§ Exercise: Start with the line that holds "C4: 100nF (+3V3, GND) -> none". Please copy it and each remaining line below exactly, leaving pictures out.

==*==

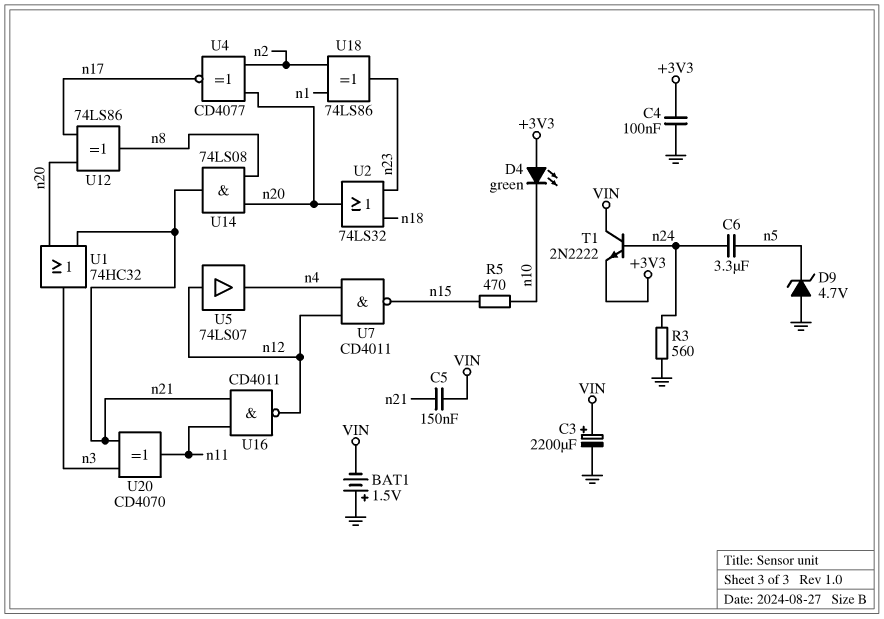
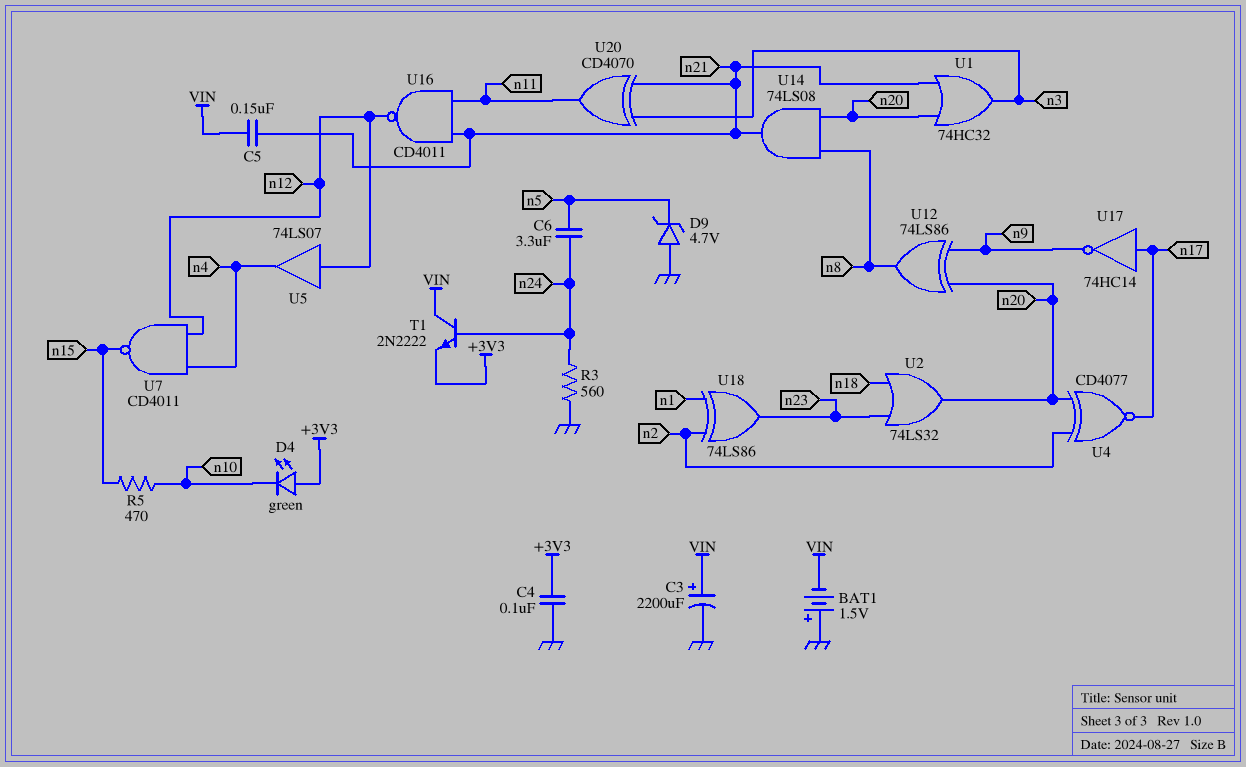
U12: XOR 74LS86 (in n17, in n20, out n8) -> XOR 74LS86 (in n9, in n20, out n8)
U17: none -> NOT 74HC14 (in n17, out n9)

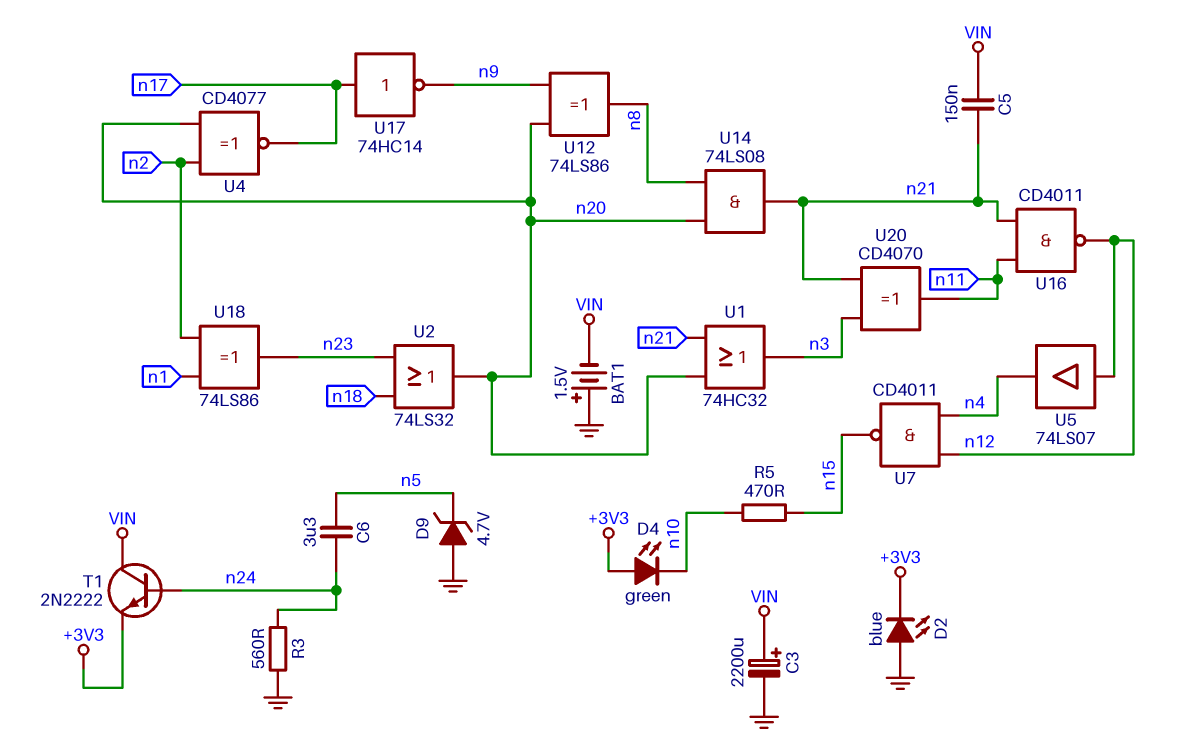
C4: 100nF (+3V3, GND) -> none
D2: none -> LED blue (A GND, K +3V3)

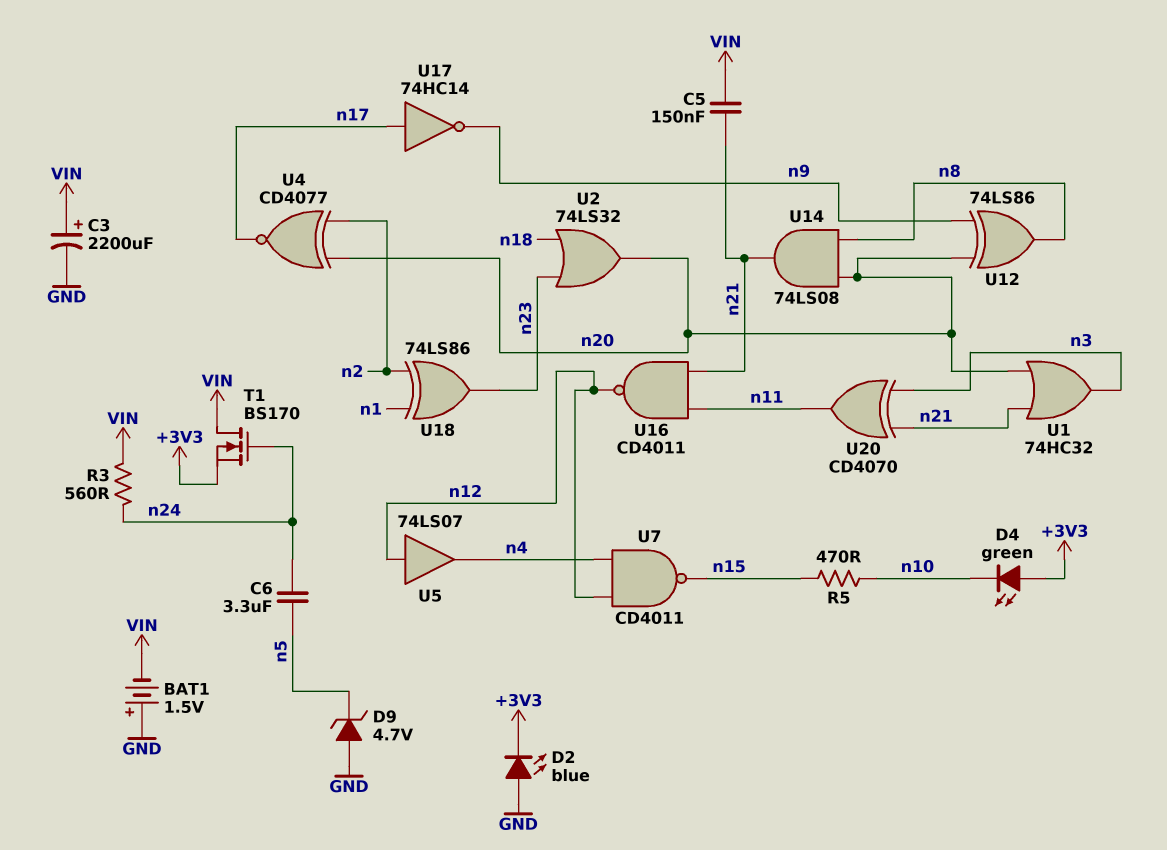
R3: 560 (GND, n24) -> 560 (VIN, n24)
T1: NPN 2N2222 (B n24, C VIN, E +3V3) -> NMOS BS170 (G n24, D VIN, S +3V3)

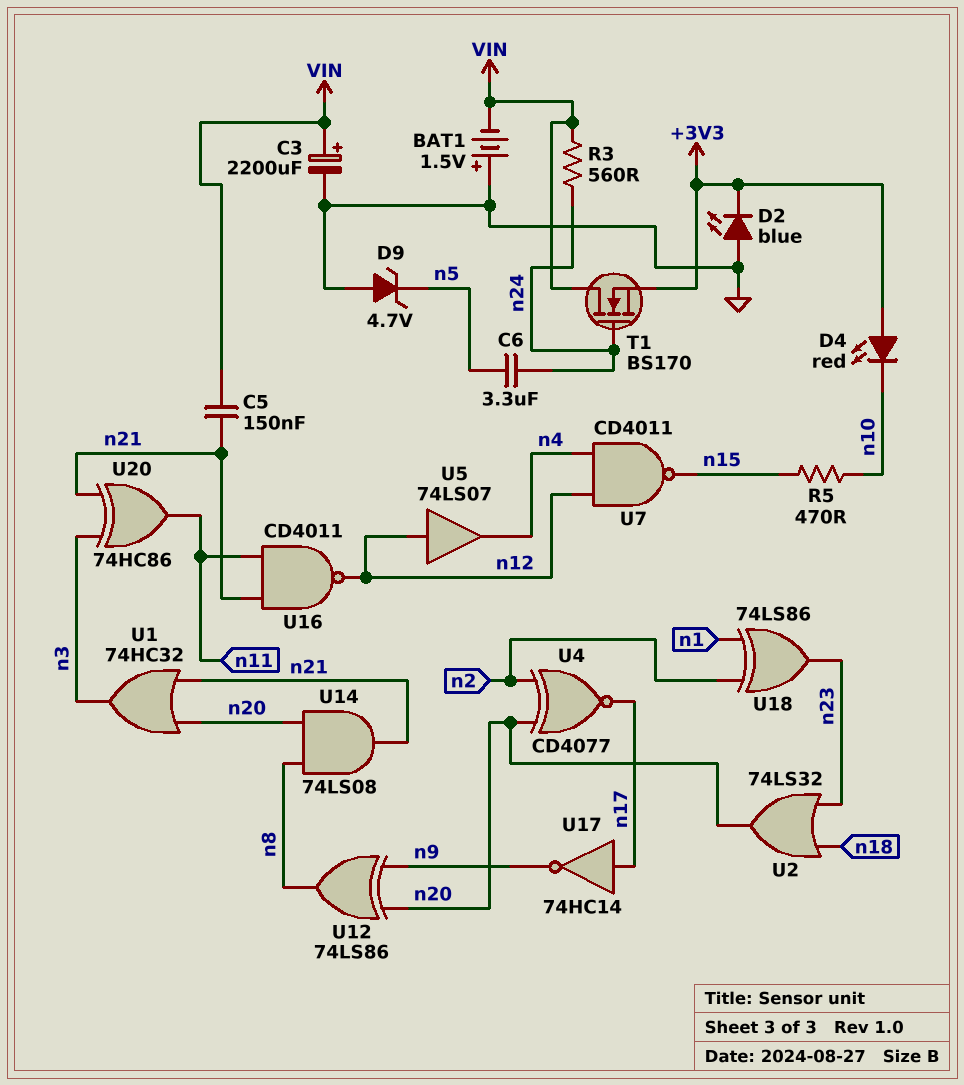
D4: LED green (A +3V3, K n10) -> LED red (A +3V3, K n10)
U20: XOR CD4070 (in n3, in n21, out n11) -> XOR 74HC86 (in n3, in n21, out n11)

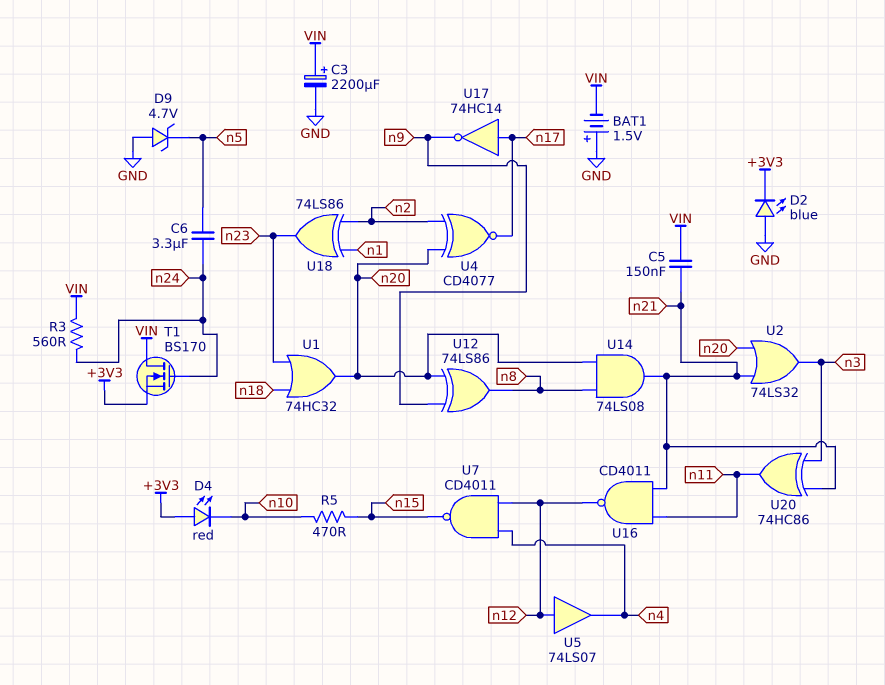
U1: OR 74HC32 (in n20, in n21, out n3) -> OR 74HC32 (in n18, in n23, out n20)
U2: OR 74LS32 (in n18, in n23, out n20) -> OR 74LS32 (in n20, in n21, out n3)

==*==

§ Exercise solution:
C4: 100nF (+3V3, GND) -> none
D2: none -> LED blue (A GND, K +3V3)

R3: 560 (GND, n24) -> 560 (VIN, n24)
T1: NPN 2N2222 (B n24, C VIN, E +3V3) -> NMOS BS170 (G n24, D VIN, S +3V3)

D4: LED green (A +3V3, K n10) -> LED red (A +3V3, K n10)
U20: XOR CD4070 (in n3, in n21, out n11) -> XOR 74HC86 (in n3, in n21, out n11)

U1: OR 74HC32 (in n20, in n21, out n3) -> OR 74HC32 (in n18, in n23, out n20)
U2: OR 74LS32 (in n18, in n23, out n20) -> OR 74LS32 (in n20, in n21, out n3)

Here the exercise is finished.